┌──
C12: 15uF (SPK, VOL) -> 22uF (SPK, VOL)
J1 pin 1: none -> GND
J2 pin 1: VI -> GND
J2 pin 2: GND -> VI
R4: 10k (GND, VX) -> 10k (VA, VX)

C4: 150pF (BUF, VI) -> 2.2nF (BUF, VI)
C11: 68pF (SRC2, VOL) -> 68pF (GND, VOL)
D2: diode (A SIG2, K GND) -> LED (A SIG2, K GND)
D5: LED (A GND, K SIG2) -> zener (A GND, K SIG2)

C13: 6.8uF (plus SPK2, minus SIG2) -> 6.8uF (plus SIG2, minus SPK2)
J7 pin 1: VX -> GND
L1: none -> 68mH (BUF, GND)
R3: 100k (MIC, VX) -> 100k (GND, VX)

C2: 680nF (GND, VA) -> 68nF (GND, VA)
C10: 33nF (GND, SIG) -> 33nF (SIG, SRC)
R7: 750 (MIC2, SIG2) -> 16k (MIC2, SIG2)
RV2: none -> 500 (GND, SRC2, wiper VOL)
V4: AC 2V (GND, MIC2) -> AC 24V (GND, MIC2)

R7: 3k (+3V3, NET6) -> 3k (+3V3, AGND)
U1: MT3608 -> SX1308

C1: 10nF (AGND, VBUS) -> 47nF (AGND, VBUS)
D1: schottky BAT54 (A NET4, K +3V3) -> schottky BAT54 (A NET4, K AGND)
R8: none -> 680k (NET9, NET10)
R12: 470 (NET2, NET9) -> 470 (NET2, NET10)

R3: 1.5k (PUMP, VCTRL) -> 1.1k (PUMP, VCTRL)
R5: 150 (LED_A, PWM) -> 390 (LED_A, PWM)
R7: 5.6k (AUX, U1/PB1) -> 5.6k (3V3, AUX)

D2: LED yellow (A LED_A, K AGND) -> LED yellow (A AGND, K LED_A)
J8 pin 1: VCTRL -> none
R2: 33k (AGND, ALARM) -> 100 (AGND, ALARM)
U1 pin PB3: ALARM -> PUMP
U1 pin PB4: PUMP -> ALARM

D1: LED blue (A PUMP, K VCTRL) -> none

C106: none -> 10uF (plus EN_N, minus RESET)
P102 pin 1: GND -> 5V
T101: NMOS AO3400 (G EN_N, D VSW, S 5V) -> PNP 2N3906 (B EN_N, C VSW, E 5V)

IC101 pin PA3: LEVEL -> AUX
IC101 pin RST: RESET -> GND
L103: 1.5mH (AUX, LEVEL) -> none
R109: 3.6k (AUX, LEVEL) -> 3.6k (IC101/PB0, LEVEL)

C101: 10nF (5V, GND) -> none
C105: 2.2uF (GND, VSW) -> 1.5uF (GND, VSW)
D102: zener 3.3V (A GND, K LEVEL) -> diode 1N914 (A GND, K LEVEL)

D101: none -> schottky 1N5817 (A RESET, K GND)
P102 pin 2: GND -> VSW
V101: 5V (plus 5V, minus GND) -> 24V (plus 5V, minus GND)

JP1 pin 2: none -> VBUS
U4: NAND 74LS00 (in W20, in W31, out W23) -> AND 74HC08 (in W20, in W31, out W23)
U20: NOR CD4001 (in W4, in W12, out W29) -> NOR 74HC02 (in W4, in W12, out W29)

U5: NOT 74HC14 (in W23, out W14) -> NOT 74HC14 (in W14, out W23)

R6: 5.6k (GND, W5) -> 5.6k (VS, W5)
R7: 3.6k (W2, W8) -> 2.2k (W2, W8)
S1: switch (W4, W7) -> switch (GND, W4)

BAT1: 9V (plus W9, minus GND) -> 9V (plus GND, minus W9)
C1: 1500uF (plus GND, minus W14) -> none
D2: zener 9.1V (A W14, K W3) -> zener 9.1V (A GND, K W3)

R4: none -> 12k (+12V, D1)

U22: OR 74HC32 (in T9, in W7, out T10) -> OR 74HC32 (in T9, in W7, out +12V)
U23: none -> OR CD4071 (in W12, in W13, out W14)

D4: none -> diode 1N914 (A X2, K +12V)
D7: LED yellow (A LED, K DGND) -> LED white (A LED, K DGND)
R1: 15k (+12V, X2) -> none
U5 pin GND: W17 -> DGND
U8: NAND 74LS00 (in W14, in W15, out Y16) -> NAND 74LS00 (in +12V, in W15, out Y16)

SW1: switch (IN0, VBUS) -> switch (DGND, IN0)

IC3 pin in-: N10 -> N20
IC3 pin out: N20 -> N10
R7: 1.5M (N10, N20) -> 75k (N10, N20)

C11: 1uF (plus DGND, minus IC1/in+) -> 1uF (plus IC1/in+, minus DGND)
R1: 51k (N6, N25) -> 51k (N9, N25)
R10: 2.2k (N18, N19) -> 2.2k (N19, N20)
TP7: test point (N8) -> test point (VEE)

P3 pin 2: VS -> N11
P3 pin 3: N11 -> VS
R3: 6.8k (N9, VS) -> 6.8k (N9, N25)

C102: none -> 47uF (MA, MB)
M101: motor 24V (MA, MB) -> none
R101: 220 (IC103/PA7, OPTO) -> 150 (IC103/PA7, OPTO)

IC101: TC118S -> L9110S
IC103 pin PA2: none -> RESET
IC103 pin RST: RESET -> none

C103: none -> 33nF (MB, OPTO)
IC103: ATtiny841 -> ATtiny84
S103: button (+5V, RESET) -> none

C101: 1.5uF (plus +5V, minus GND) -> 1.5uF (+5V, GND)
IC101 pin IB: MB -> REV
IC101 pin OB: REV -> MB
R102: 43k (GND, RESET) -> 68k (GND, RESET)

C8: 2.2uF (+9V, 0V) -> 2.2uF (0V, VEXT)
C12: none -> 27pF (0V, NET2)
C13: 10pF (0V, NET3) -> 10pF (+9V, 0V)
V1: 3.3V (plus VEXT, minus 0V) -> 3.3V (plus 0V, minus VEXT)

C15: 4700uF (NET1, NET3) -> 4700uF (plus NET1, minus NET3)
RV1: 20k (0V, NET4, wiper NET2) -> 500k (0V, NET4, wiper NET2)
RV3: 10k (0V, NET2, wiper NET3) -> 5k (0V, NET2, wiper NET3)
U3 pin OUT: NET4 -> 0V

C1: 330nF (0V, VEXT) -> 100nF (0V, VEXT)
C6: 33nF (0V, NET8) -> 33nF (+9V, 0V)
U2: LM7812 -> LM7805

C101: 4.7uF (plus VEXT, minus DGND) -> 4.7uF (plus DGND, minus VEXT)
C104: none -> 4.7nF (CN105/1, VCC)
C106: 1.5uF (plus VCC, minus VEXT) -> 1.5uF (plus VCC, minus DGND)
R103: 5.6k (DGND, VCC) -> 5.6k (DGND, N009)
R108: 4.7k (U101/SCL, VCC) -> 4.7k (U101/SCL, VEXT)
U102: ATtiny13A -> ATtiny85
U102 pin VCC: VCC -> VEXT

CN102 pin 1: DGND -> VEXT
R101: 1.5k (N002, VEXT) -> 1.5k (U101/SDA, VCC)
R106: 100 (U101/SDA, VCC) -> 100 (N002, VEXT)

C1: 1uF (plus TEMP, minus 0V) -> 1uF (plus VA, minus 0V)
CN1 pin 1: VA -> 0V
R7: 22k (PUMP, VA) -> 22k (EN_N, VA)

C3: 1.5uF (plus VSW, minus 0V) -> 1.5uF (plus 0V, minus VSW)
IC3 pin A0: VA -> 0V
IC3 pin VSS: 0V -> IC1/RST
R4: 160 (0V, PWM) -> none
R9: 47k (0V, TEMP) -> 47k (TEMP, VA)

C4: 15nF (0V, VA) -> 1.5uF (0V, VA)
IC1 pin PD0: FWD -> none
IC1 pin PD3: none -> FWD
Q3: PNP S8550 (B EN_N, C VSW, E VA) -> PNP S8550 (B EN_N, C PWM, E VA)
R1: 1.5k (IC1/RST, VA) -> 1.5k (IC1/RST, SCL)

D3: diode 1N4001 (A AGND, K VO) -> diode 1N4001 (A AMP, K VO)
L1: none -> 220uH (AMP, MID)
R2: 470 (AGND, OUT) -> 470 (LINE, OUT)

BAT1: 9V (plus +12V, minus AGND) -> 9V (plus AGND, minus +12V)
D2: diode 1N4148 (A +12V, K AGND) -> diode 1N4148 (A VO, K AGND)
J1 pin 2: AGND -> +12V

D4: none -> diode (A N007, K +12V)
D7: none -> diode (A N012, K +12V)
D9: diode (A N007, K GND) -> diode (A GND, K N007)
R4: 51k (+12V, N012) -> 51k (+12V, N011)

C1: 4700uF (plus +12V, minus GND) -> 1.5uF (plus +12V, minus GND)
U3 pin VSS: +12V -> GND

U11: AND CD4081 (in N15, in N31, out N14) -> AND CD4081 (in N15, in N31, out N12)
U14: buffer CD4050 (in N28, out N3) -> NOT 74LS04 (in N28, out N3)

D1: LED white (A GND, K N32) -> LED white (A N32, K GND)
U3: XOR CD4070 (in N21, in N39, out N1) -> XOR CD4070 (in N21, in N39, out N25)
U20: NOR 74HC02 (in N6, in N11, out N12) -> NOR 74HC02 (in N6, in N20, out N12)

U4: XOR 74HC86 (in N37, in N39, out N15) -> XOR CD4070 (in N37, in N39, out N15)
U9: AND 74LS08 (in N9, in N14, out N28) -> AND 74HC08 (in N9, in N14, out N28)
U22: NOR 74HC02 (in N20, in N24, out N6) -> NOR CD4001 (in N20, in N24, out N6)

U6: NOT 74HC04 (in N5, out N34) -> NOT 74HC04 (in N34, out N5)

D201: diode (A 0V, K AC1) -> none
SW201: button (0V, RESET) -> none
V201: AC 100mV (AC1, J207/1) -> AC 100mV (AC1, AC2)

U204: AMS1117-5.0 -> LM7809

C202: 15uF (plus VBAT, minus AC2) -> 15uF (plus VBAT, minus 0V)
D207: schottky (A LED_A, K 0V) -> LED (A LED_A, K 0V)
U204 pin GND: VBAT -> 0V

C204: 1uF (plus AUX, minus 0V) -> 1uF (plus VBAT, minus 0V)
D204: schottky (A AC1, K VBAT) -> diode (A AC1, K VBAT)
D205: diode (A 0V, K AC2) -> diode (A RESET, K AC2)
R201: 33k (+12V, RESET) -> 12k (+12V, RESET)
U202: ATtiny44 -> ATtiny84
└──
EXERCISE REQUIREMENTS:
Look above for the line that contains "C1: 1uF (plus". Starting there, transcribe every line exactly until you have copied the line that contains "R9: 47k (0V, TEMP) -> 47k (TEMP, VA)".

RESULT OF THE EXERCISE:
C1: 1uF (plus TEMP, minus 0V) -> 1uF (plus VA, minus 0V)
CN1 pin 1: VA -> 0V
R7: 22k (PUMP, VA) -> 22k (EN_N, VA)

C3: 1.5uF (plus VSW, minus 0V) -> 1.5uF (plus 0V, minus VSW)
IC3 pin A0: VA -> 0V
IC3 pin VSS: 0V -> IC1/RST
R4: 160 (0V, PWM) -> none
R9: 47k (0V, TEMP) -> 47k (TEMP, VA)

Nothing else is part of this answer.